Collected data:
·····
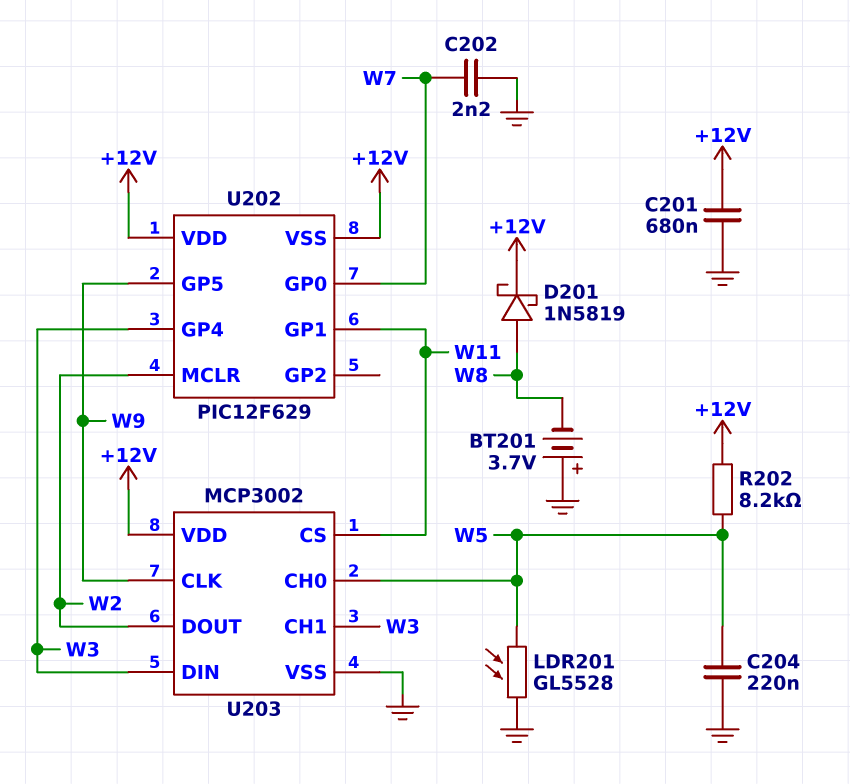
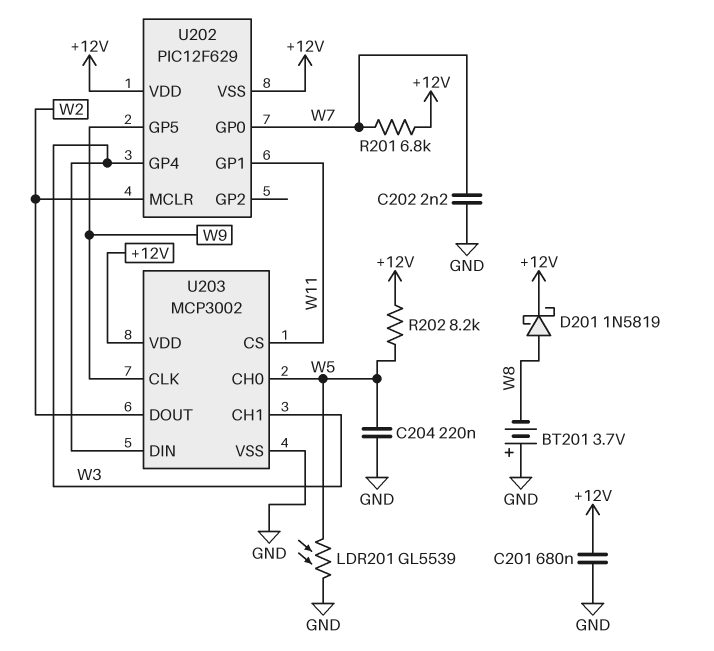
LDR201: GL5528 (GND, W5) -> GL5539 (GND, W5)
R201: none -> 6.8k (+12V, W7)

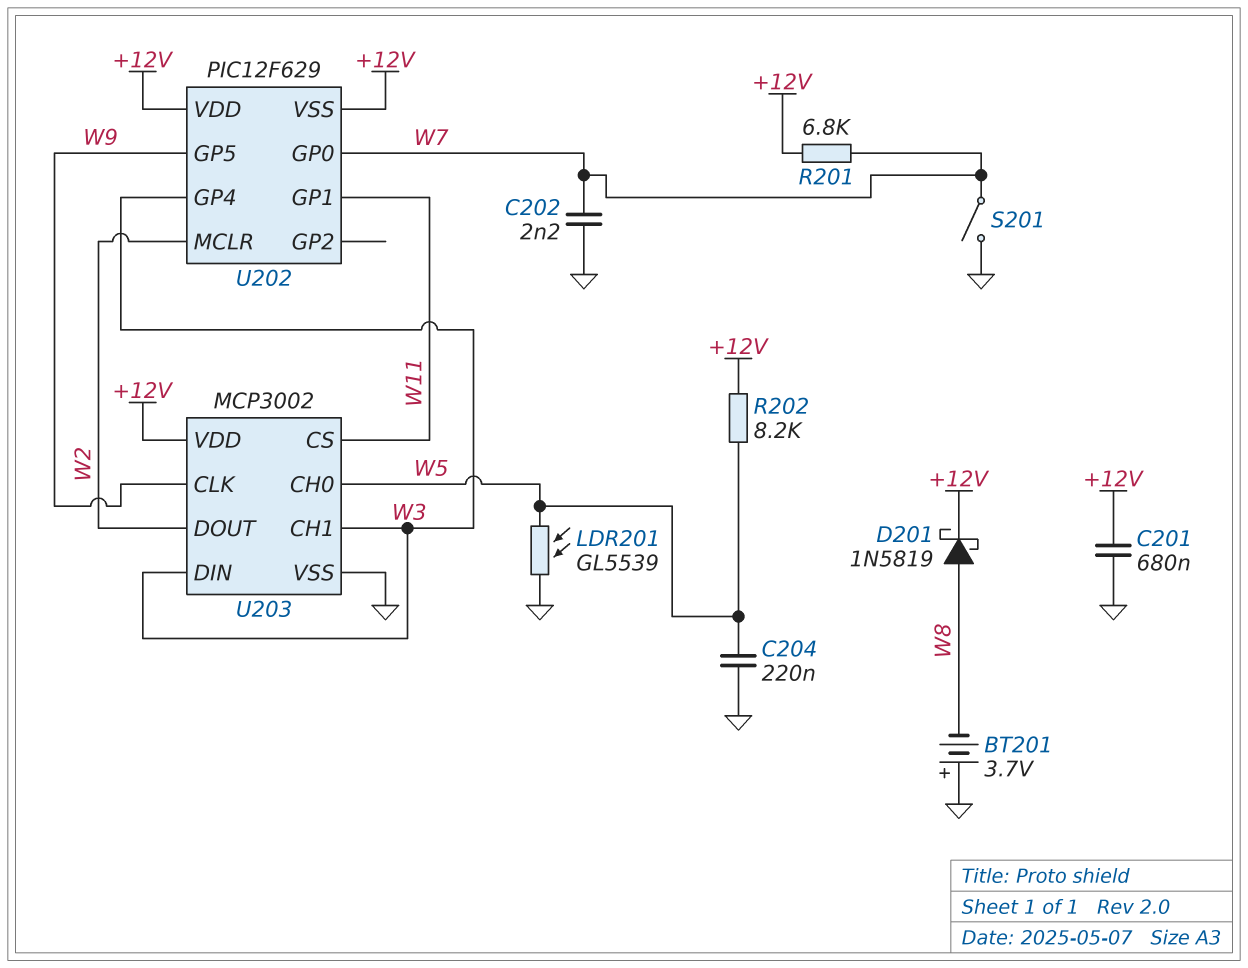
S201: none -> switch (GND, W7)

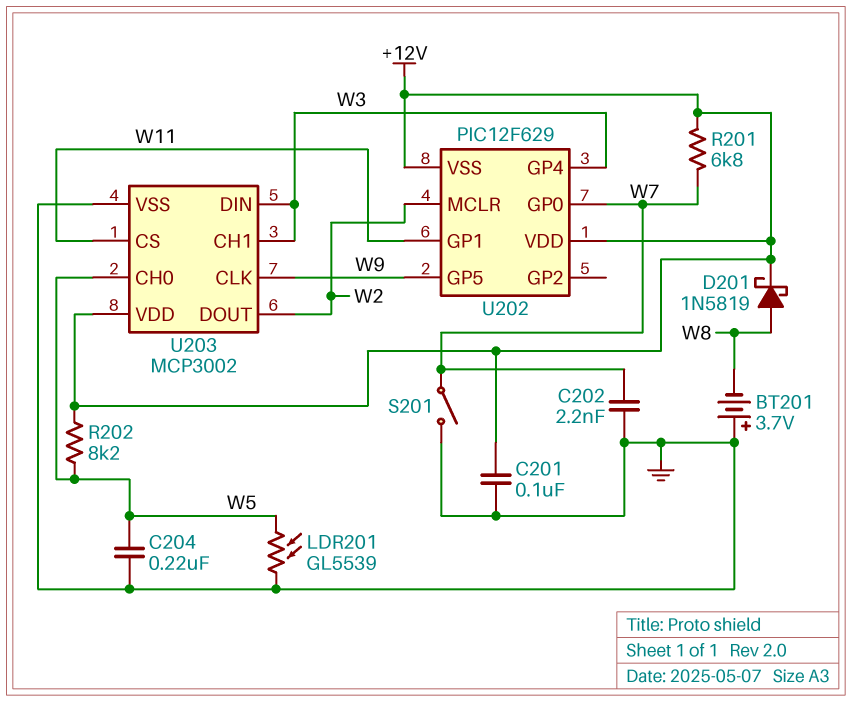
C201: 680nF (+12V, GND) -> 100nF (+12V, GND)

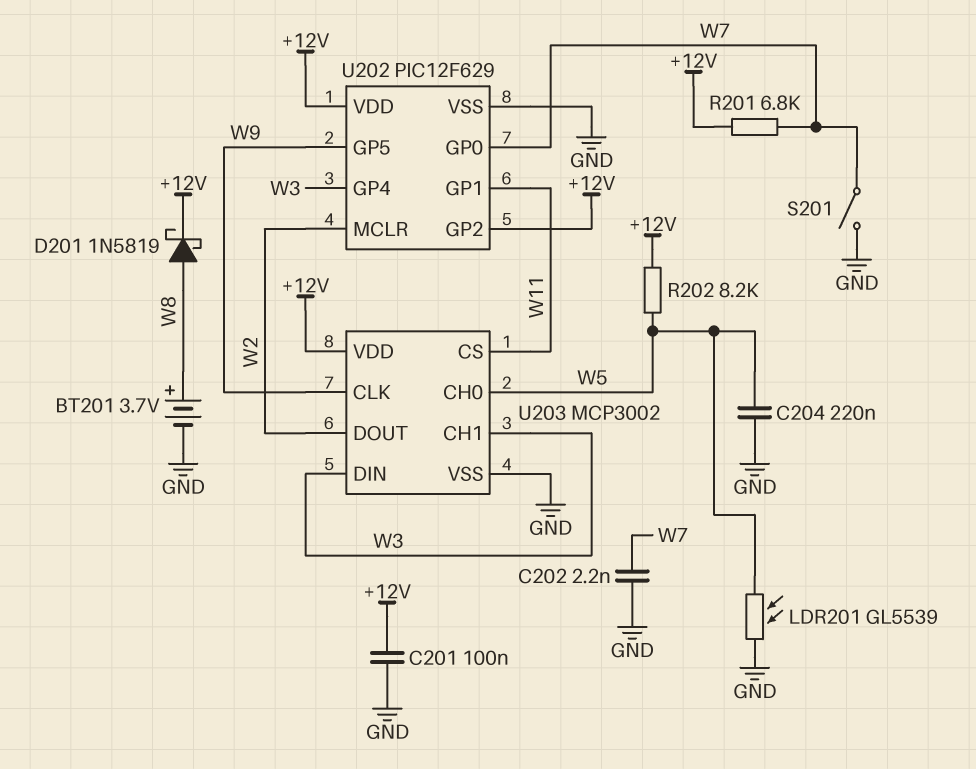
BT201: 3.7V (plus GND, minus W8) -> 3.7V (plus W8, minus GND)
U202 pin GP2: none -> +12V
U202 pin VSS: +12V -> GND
·····
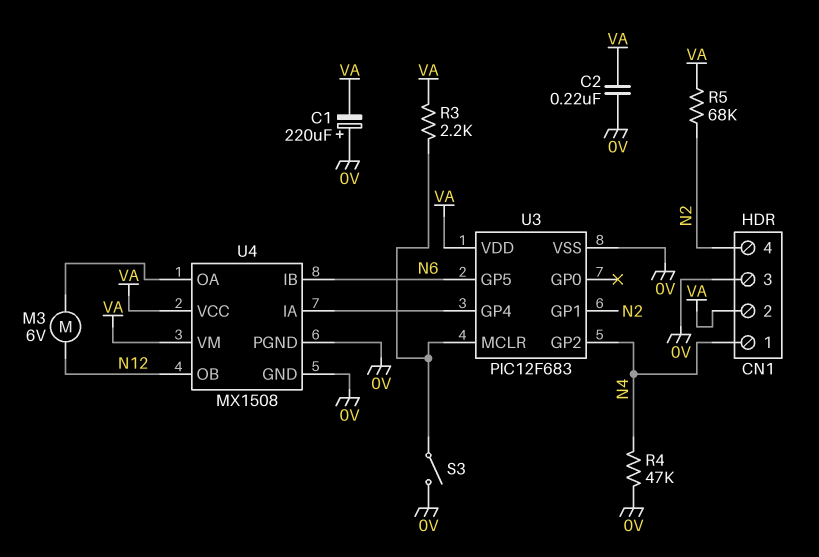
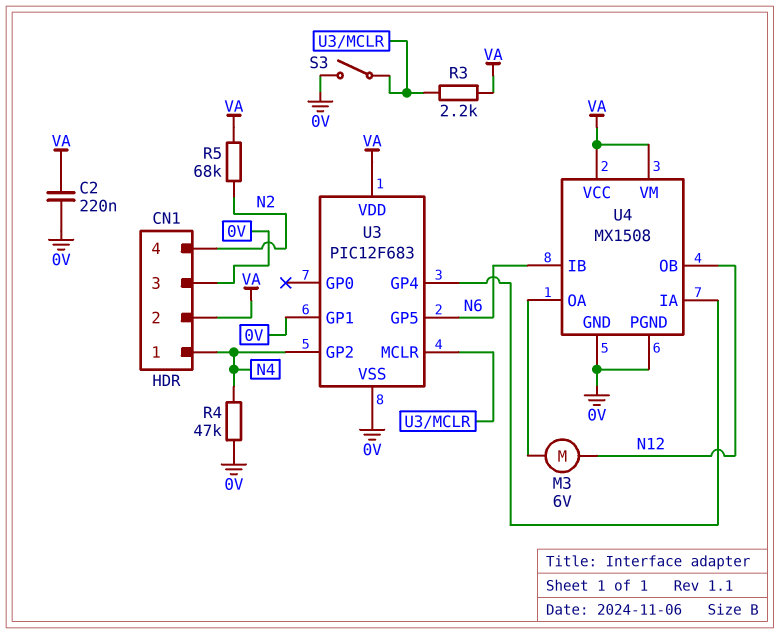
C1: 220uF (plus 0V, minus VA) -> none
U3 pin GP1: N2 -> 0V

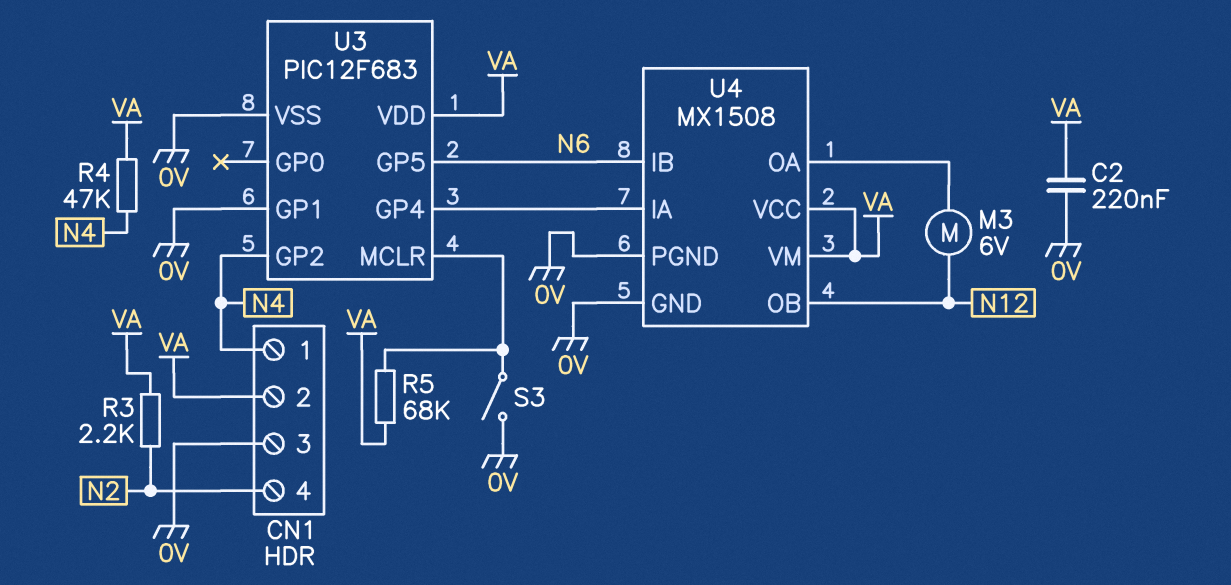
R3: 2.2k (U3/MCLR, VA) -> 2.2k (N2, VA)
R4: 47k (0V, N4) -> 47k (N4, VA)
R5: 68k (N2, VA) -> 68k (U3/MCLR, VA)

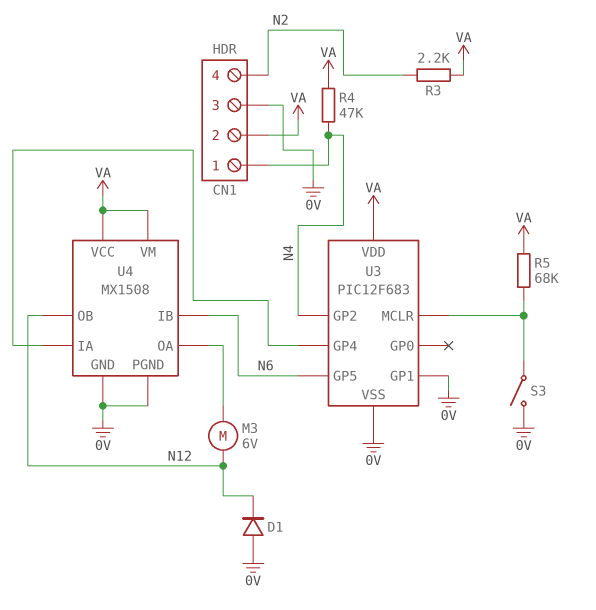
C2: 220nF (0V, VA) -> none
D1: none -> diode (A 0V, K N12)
·····
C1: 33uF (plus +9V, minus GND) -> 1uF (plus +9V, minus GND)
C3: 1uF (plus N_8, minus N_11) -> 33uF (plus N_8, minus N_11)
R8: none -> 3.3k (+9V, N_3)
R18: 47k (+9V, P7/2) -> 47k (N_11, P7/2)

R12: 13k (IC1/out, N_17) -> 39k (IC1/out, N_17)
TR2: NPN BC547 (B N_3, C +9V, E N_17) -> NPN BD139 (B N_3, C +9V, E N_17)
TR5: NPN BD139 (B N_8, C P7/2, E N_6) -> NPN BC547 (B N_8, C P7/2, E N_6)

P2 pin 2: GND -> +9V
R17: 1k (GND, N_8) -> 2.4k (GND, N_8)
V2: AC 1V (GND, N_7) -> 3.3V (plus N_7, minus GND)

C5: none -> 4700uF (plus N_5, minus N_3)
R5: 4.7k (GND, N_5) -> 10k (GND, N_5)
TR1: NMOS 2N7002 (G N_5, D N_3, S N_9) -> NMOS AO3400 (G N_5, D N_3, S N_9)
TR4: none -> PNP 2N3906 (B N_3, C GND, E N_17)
·····
**TASK OBJECTIVE:** Pictures aside, print exactly the lines above starting with the one containing "R3: 2.2k (U3/MCLR, VA) -> 2.2k (N2, VA)" and going on through the one containing "D1: none -> diode (A 0V, K N12)".

**TASK OUTPUT:**
R3: 2.2k (U3/MCLR, VA) -> 2.2k (N2, VA)
R4: 47k (0V, N4) -> 47k (N4, VA)
R5: 68k (N2, VA) -> 68k (U3/MCLR, VA)

C2: 220nF (0V, VA) -> none
D1: none -> diode (A 0V, K N12)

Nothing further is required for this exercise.